● **SUPPLIED DATA**:
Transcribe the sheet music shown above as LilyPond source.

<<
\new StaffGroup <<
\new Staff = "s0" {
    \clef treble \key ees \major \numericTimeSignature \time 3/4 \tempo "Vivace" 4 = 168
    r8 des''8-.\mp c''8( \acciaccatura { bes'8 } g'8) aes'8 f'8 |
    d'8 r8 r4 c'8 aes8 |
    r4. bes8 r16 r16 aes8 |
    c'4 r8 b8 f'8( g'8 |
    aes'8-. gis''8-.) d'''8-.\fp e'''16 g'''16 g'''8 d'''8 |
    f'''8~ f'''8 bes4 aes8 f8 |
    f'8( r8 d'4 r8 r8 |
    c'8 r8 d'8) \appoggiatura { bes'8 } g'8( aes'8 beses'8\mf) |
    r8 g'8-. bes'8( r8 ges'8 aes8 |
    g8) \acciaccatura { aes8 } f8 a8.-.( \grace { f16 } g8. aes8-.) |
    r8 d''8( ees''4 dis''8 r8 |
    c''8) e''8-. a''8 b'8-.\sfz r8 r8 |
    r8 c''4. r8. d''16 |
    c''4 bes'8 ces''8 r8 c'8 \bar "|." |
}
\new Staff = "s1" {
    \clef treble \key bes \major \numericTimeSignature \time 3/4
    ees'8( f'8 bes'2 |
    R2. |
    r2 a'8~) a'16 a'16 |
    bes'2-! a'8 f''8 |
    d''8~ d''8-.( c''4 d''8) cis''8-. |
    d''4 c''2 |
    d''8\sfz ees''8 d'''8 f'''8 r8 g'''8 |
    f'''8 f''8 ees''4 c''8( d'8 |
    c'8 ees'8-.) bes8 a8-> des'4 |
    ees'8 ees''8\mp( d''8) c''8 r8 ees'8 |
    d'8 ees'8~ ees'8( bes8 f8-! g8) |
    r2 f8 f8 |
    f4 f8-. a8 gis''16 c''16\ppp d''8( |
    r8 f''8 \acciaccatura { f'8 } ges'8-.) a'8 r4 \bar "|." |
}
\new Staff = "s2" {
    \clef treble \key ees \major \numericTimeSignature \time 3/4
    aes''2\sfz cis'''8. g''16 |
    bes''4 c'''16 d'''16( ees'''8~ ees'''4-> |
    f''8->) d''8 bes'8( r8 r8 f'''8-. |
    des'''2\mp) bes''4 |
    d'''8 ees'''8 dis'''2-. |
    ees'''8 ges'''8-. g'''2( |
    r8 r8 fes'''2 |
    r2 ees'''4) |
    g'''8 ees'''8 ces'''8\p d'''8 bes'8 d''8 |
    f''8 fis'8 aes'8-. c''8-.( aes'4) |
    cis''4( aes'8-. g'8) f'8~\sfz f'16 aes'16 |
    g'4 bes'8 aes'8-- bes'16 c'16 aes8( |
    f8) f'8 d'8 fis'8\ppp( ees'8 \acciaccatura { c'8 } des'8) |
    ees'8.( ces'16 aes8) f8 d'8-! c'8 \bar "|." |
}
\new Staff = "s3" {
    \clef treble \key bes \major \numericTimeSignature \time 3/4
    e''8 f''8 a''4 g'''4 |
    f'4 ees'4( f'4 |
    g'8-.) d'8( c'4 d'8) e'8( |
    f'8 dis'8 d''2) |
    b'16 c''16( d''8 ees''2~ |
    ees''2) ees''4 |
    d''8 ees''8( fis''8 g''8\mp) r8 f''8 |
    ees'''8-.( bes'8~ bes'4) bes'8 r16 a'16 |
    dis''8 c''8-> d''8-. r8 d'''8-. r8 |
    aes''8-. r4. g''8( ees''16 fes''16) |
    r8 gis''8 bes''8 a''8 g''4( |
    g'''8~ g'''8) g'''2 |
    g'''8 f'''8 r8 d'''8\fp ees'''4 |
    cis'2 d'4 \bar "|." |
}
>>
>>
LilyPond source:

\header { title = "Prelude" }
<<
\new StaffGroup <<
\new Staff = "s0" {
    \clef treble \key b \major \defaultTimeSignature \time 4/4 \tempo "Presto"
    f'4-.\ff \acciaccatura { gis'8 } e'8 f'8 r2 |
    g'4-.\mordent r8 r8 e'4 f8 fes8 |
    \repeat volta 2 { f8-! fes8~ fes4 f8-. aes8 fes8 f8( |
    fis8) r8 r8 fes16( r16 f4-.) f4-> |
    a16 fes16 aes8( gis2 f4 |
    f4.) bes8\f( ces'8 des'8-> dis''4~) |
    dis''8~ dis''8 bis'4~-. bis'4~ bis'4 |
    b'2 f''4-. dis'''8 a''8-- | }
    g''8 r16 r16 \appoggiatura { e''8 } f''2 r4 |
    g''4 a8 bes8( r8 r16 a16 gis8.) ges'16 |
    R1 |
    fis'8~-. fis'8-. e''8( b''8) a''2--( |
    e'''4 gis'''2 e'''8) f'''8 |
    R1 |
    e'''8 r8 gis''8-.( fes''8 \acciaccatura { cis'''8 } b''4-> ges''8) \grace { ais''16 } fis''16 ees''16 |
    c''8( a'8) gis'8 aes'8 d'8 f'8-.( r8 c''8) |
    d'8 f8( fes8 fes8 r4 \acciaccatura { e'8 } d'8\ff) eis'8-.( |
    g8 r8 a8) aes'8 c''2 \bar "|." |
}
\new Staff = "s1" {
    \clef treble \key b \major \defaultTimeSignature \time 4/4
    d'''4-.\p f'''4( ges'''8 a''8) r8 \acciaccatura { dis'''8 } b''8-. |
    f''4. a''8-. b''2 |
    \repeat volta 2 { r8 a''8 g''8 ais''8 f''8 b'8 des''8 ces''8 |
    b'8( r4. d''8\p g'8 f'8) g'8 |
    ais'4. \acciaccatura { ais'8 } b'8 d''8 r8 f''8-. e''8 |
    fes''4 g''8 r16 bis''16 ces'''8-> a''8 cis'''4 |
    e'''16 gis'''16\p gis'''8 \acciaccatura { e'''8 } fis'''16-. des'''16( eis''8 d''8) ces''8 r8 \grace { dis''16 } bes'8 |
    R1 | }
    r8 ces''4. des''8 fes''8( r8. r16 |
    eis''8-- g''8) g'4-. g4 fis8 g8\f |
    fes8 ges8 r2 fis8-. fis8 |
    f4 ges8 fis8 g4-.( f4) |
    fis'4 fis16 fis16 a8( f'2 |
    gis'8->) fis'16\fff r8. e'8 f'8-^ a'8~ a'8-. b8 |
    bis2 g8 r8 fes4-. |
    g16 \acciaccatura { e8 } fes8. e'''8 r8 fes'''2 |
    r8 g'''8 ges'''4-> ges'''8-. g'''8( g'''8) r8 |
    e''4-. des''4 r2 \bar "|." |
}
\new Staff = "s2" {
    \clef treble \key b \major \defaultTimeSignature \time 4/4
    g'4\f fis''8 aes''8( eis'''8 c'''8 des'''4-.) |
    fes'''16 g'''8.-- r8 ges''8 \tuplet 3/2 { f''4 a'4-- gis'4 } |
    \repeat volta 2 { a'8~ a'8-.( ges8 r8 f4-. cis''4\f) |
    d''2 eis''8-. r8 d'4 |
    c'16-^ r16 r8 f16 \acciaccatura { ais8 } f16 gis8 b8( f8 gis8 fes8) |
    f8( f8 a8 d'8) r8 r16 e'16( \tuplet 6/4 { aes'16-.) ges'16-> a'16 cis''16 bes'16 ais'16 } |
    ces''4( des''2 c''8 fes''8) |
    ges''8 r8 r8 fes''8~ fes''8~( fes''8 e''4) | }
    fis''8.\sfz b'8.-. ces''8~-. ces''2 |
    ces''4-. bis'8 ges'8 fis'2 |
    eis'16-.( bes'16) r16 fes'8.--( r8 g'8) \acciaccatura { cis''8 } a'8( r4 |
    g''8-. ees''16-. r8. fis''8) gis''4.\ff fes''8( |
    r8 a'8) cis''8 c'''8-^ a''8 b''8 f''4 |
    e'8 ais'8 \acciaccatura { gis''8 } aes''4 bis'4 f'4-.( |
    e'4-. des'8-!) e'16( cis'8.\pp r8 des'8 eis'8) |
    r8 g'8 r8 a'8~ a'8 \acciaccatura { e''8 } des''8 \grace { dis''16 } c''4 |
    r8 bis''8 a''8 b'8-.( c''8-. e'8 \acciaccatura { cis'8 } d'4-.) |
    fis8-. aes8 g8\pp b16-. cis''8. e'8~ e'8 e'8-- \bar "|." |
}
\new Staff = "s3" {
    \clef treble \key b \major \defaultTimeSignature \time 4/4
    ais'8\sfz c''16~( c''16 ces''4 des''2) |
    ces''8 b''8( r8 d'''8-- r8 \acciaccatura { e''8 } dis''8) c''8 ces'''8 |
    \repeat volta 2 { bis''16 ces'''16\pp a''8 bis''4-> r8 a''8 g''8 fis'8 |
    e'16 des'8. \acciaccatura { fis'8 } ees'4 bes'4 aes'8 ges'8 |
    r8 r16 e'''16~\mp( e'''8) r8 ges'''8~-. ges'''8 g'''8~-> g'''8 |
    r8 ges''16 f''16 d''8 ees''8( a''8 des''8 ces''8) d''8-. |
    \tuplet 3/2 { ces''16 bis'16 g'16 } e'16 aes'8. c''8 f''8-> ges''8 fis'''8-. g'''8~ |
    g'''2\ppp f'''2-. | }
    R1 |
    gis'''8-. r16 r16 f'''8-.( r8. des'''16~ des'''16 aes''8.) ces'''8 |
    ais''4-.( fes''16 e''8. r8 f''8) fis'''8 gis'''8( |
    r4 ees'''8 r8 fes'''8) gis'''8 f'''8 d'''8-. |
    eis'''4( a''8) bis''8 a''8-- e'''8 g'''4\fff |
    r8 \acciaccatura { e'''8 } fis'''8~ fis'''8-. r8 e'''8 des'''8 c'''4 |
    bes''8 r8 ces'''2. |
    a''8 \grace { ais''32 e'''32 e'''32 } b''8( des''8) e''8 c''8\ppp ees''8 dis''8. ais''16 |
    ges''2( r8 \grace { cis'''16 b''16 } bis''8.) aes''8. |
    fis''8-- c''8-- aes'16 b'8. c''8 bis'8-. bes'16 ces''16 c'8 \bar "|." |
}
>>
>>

● **PROMPT**:
State how many lines in the records above contain the string "repeat", treating uppercase and lowercase as different, and reply with only the number.

● **PROBLEM SOLUTION**:
4